--- Task inputs ---

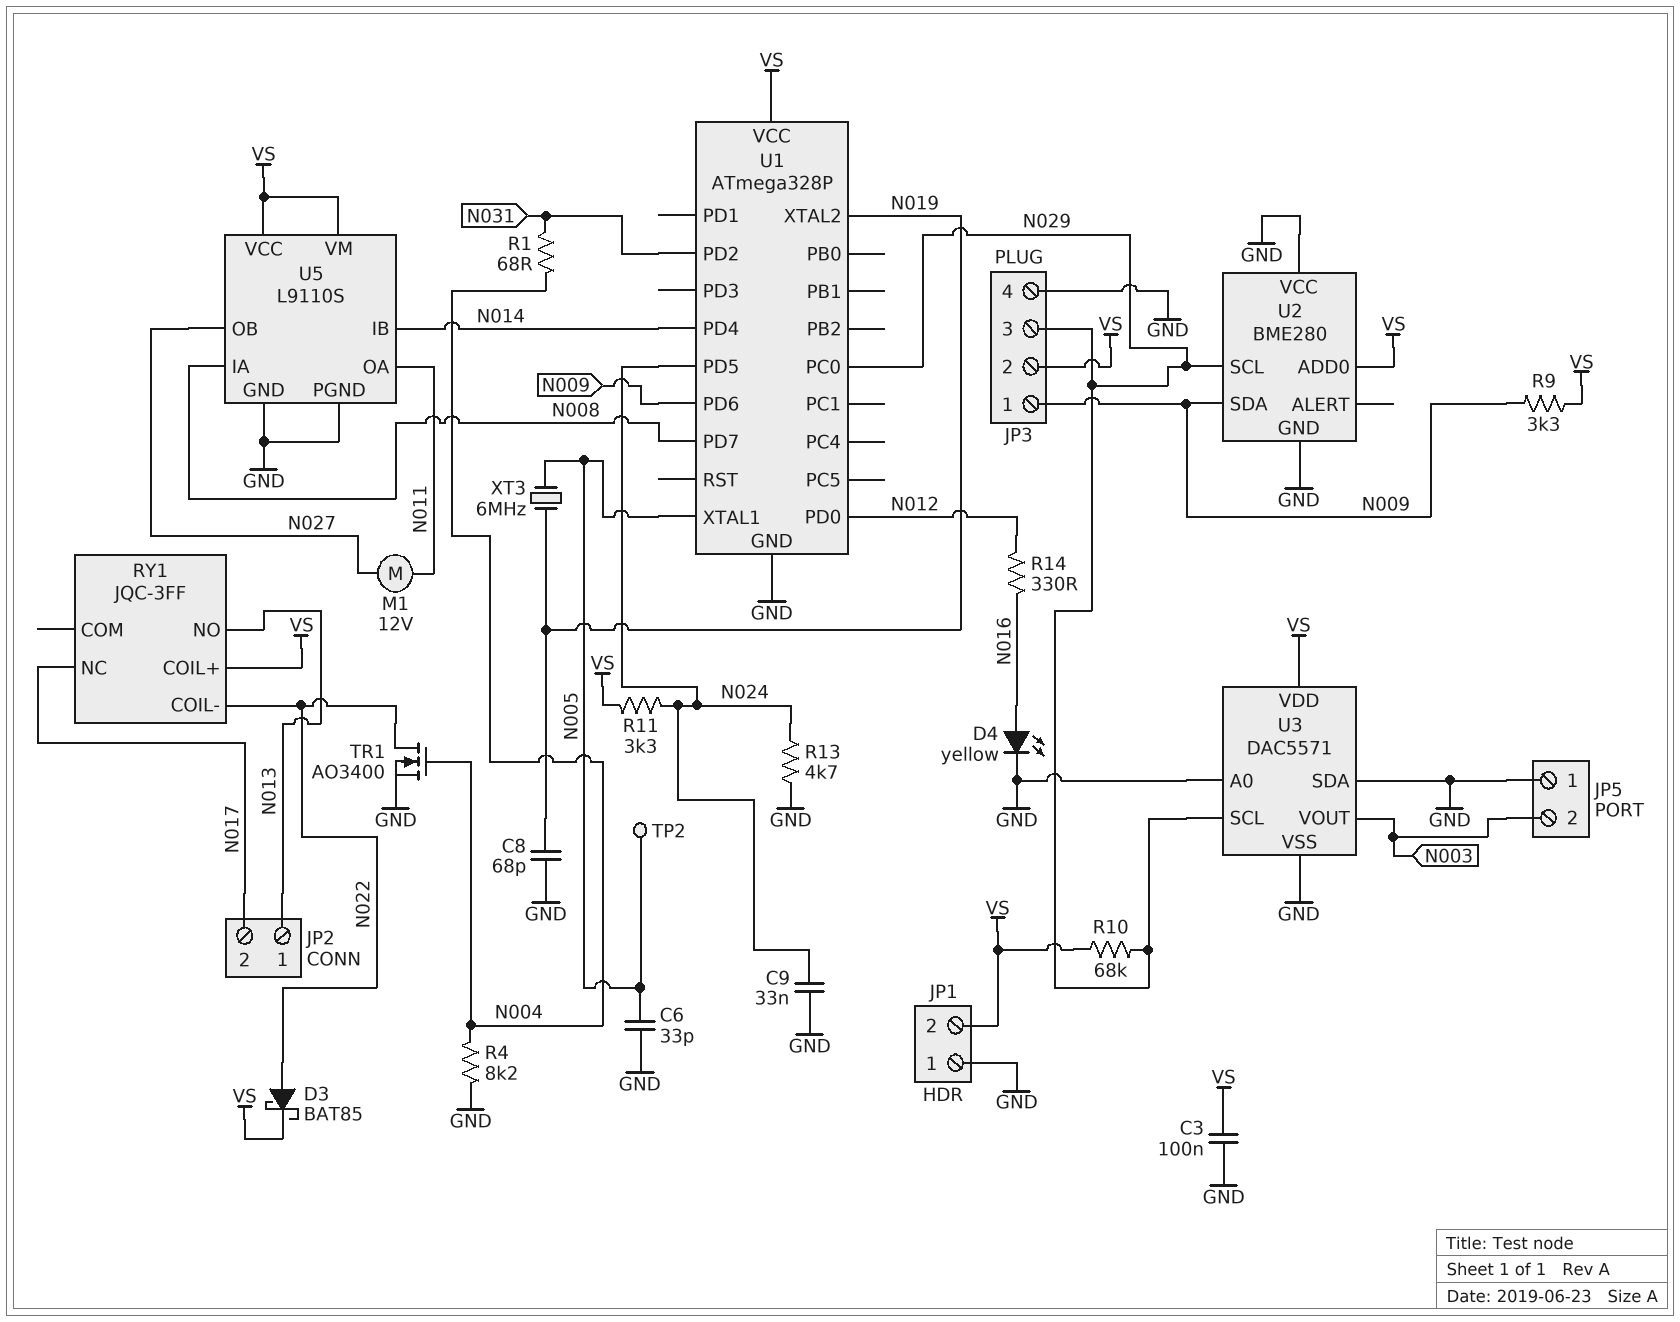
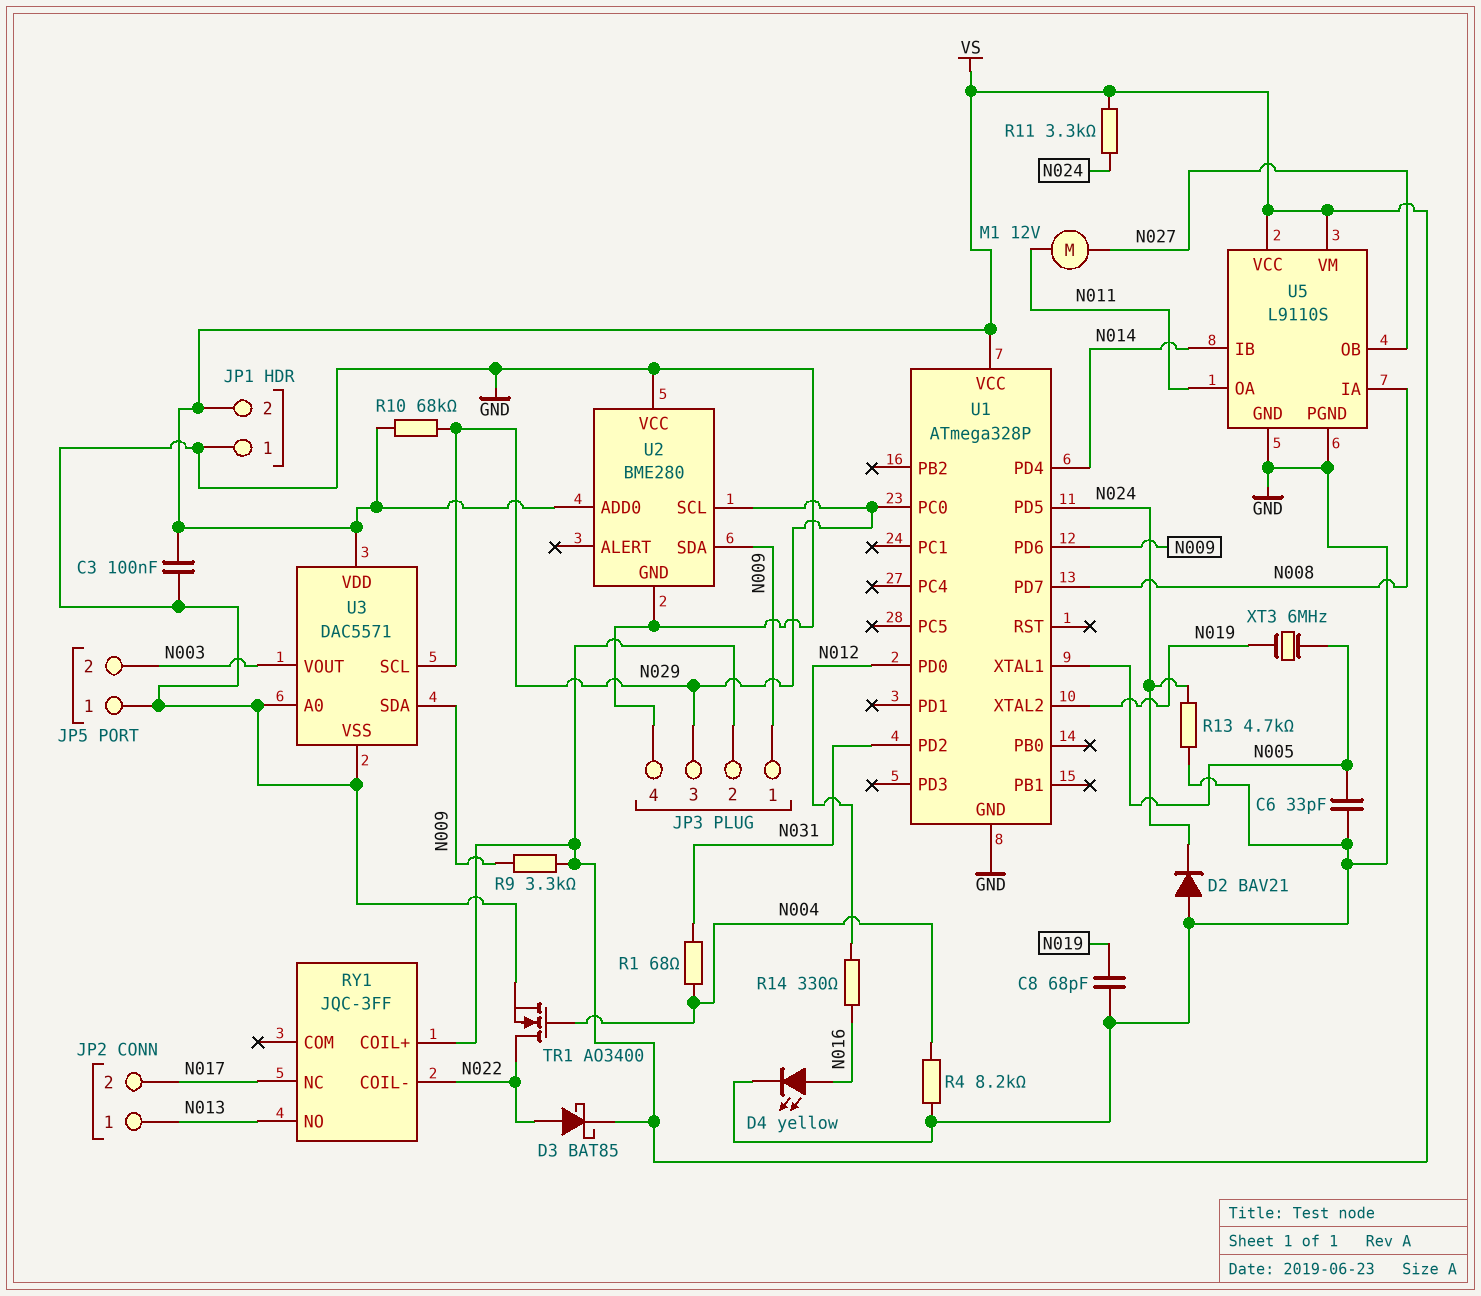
C9: 33nF (GND, N024) -> none
D2: none -> diode BAV21 (A GND, K N024)
TP2: test point (N005) -> none
U3 pin SDA: GND -> N009

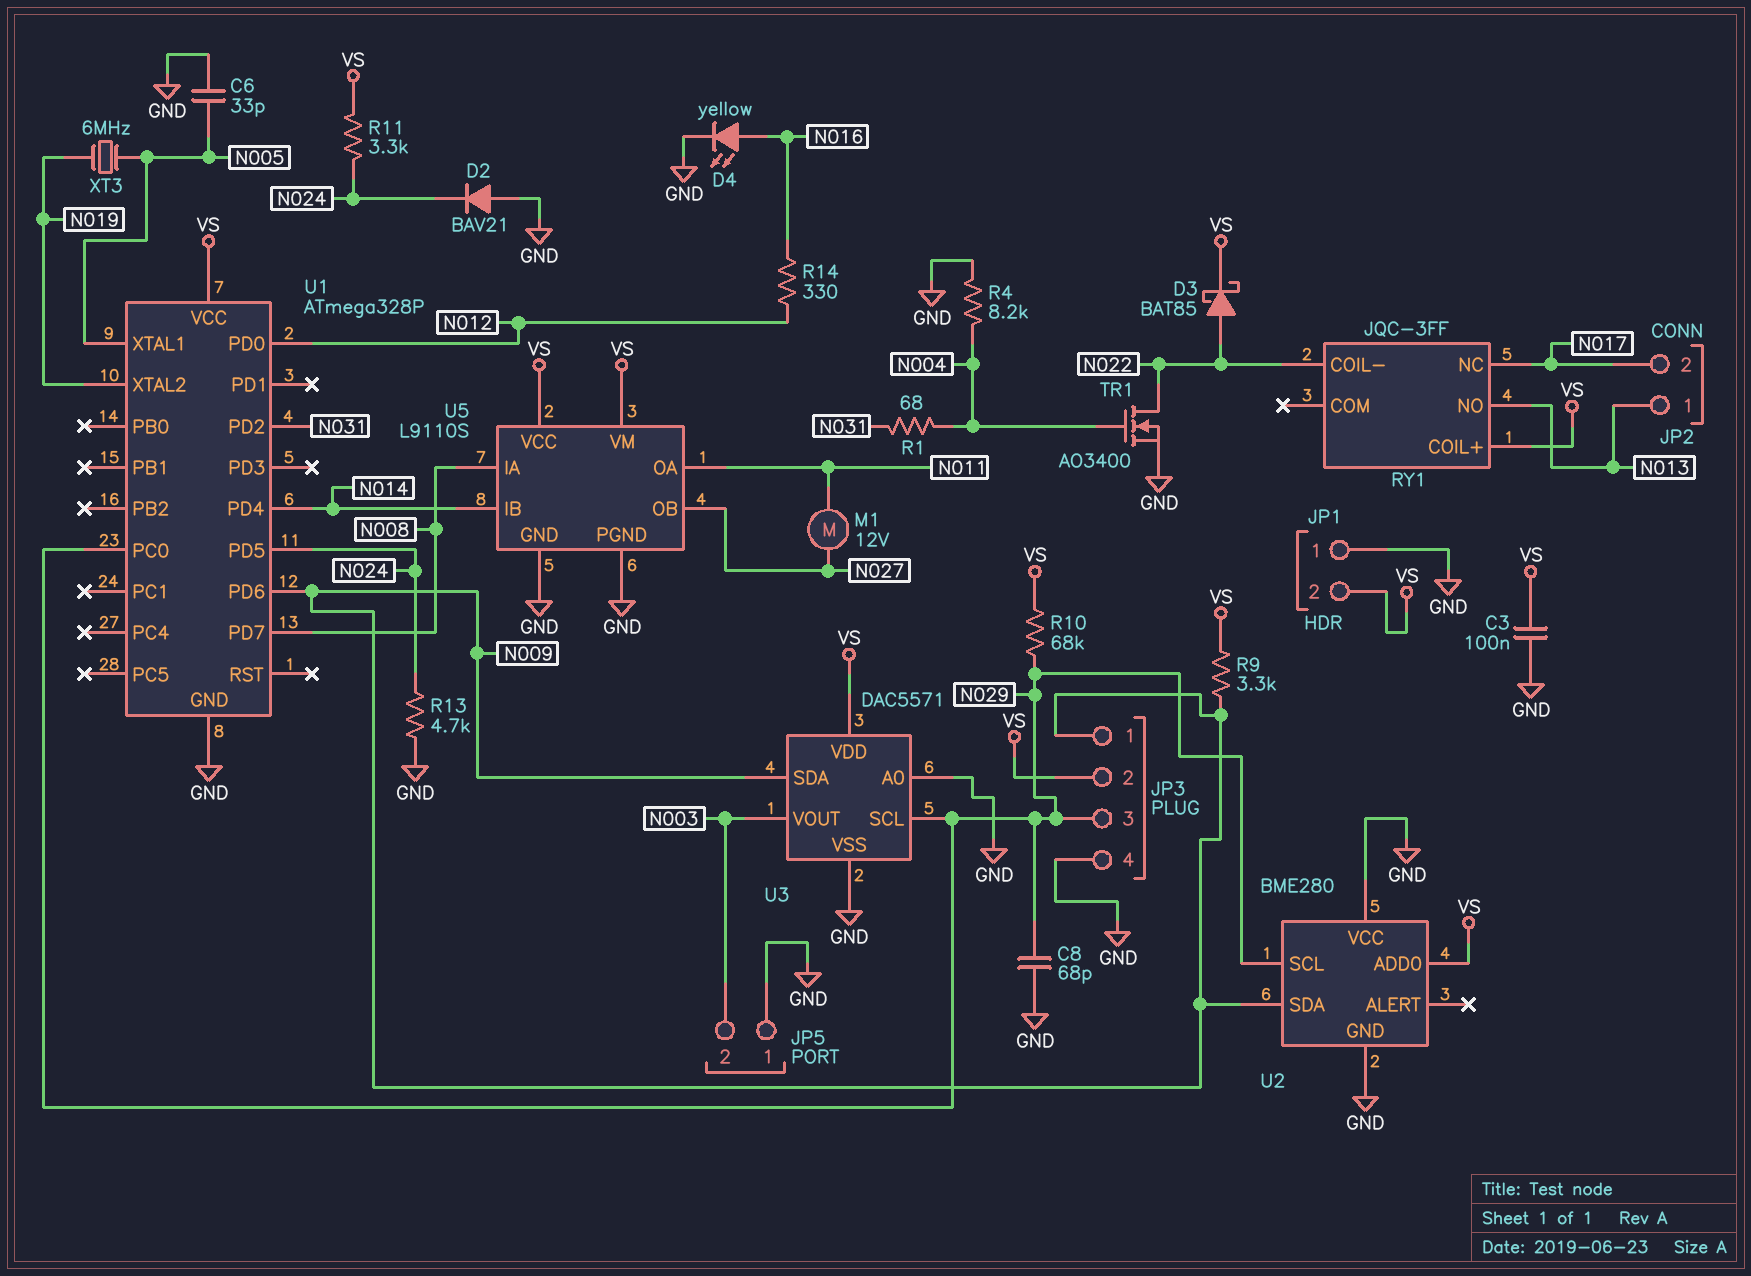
C8: 68pF (GND, N019) -> 68pF (GND, N029)

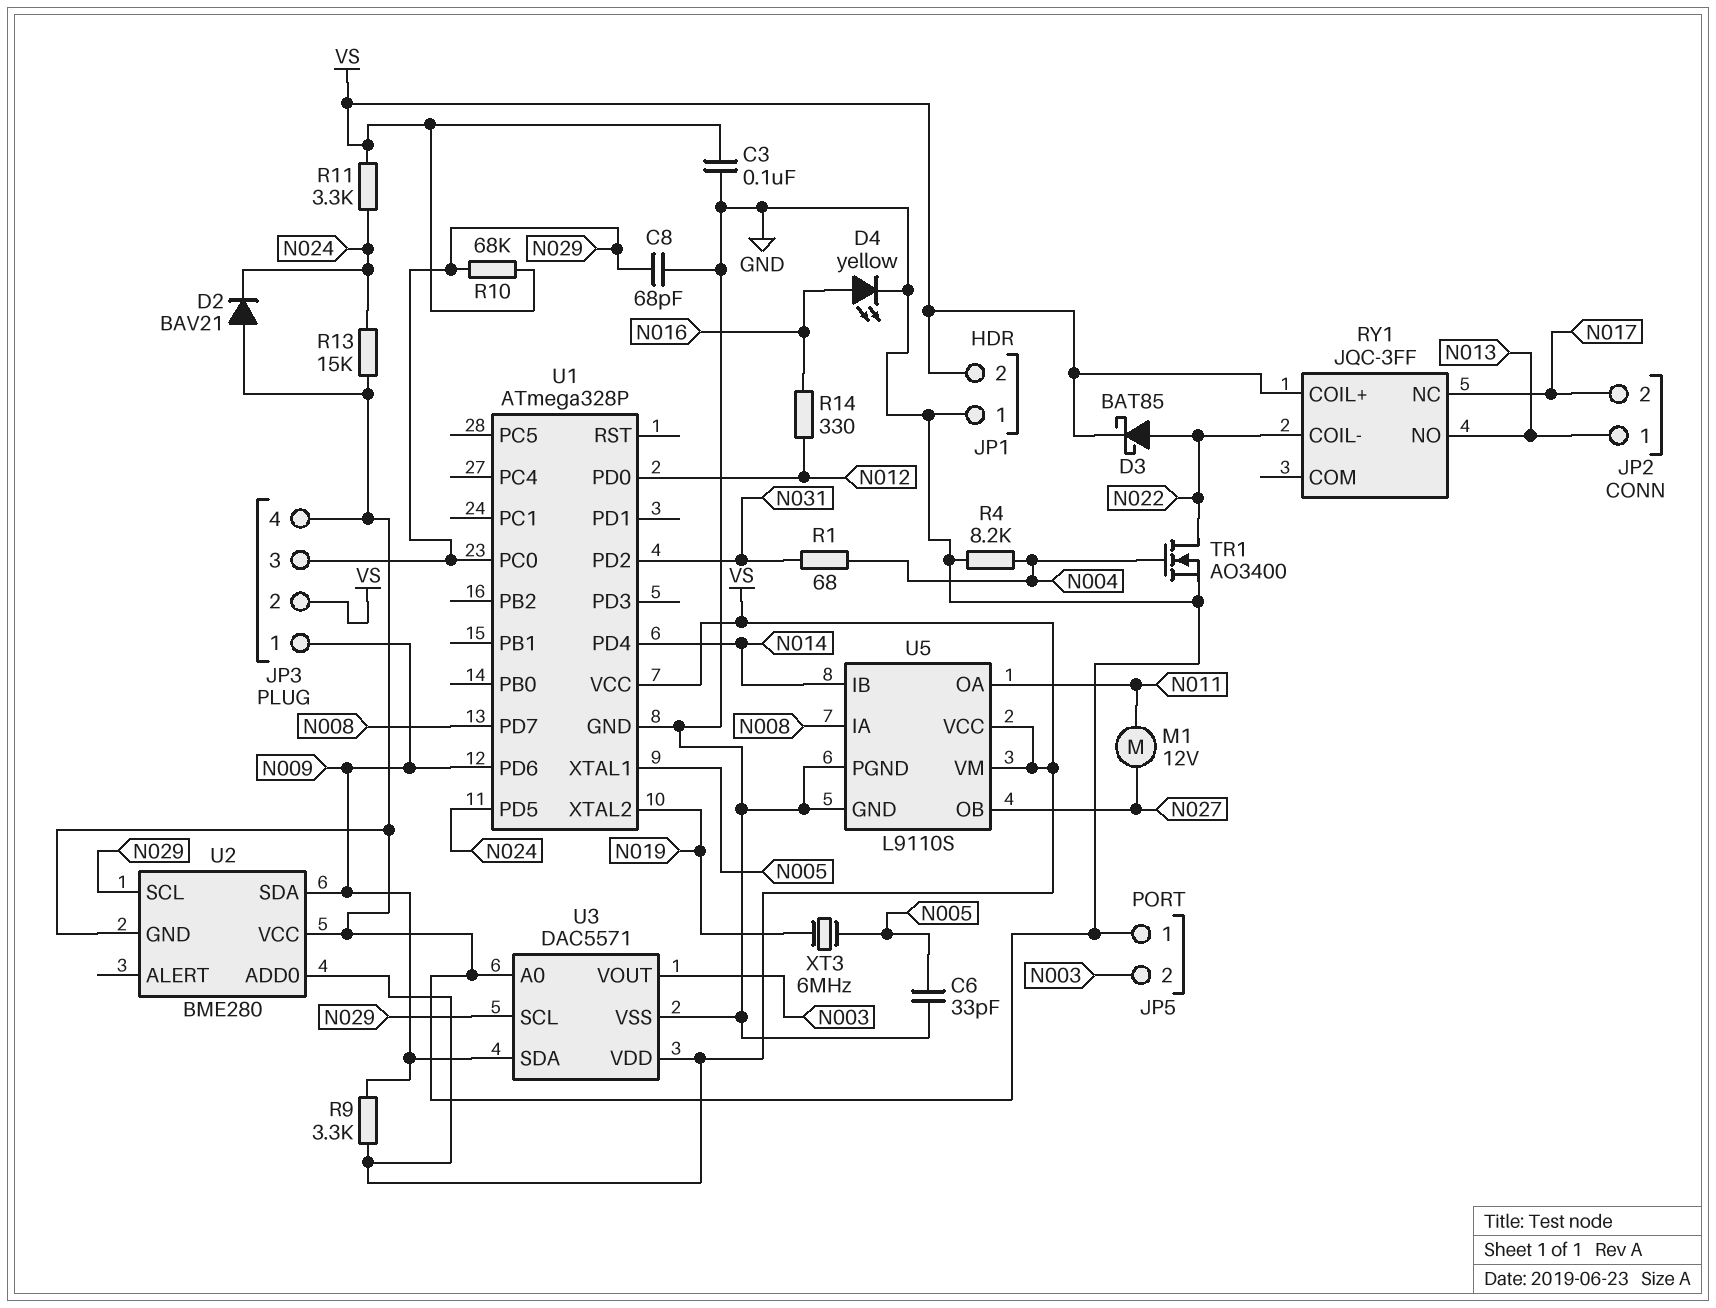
R13: 4.7k (GND, N024) -> 15k (GND, N024)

---

◆ What is required
Show, from the material above, each line that includes the string "none".

◆ Exercise result
C9: 33nF (GND, N024) -> none
D2: none -> diode BAV21 (A GND, K N024)
TP2: test point (N005) -> none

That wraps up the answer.